* **Exercise aim**
Check each line of the records below and collect those that include the word "none".

Collected data entries:
######

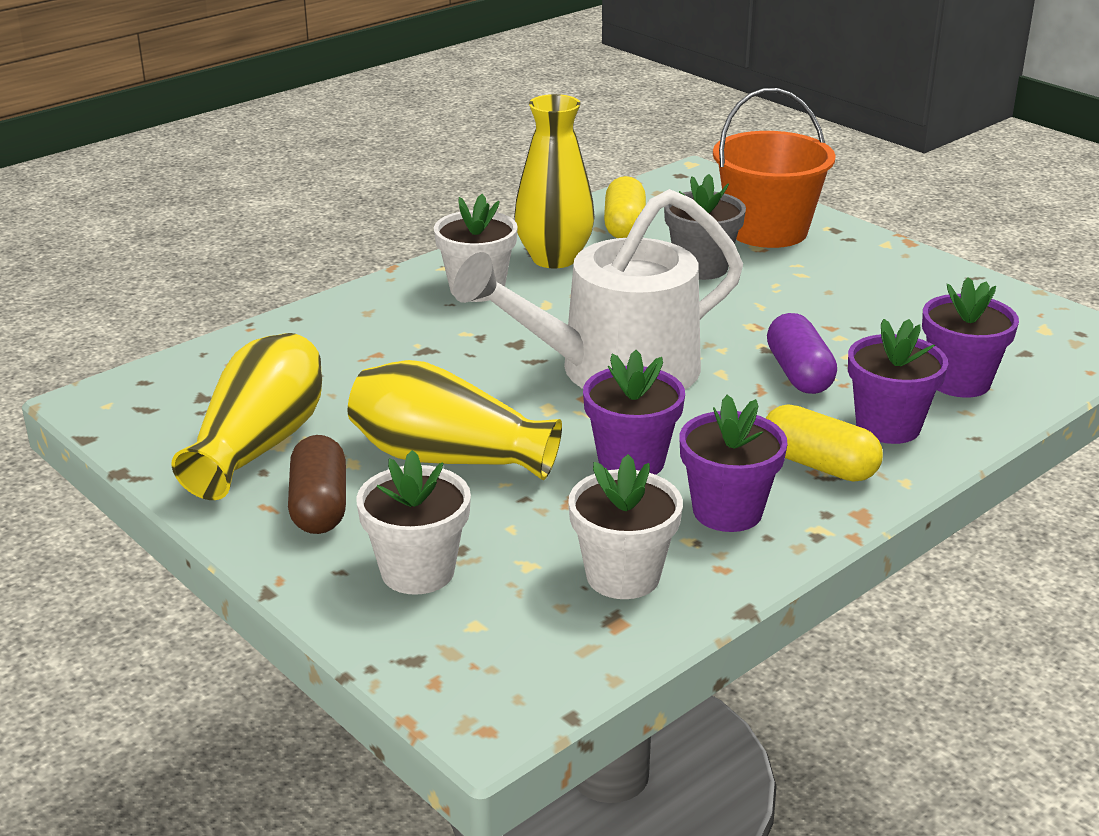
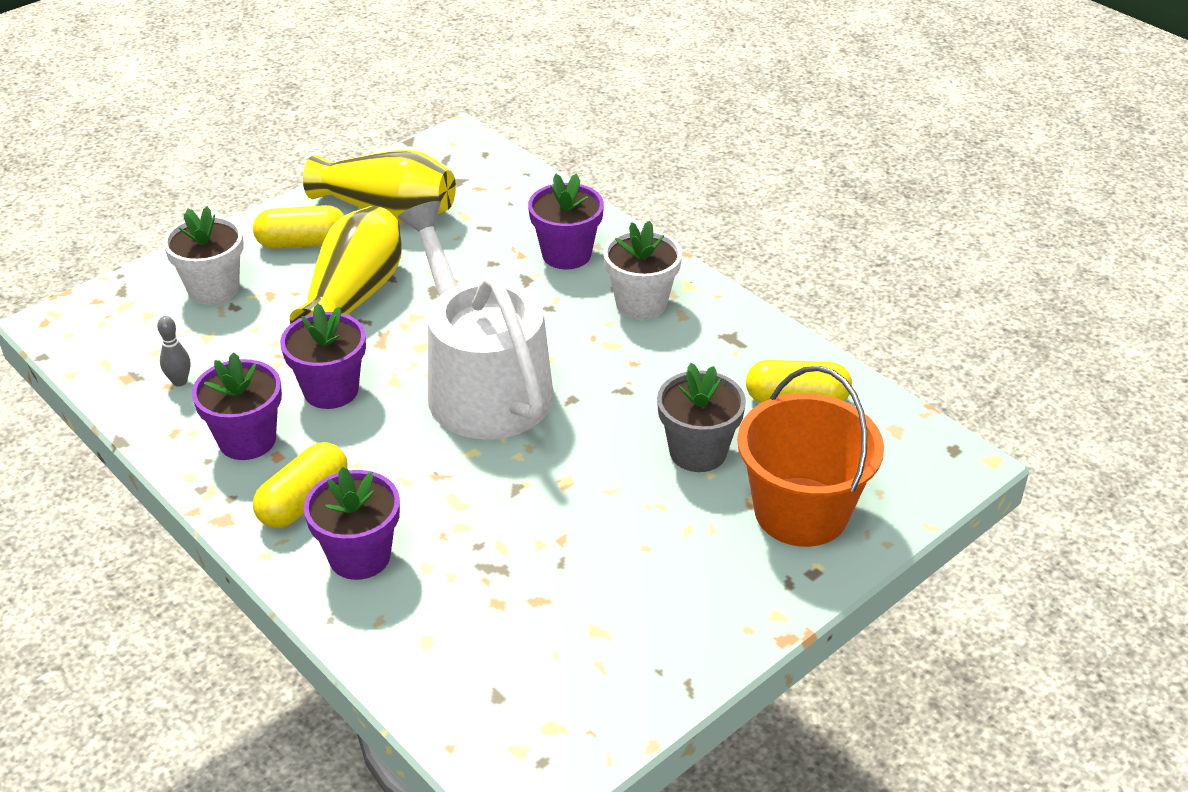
camera: 90 degrees right, 10 degrees up
(319, 506) = (302, 243): brown capsule -> yellow capsule
(554, 258) = (711, 350): yellow vase -> none
(623, 576) = (179, 381): white flower pot -> grey bowling pin
(799, 373) = (465, 505): purple capsule -> none
(959, 382) = (438, 625): purple flower pot -> purple flower pot (566, 254)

######

* **Task answer**
(554, 258) = (711, 350): yellow vase -> none
(799, 373) = (465, 505): purple capsule -> none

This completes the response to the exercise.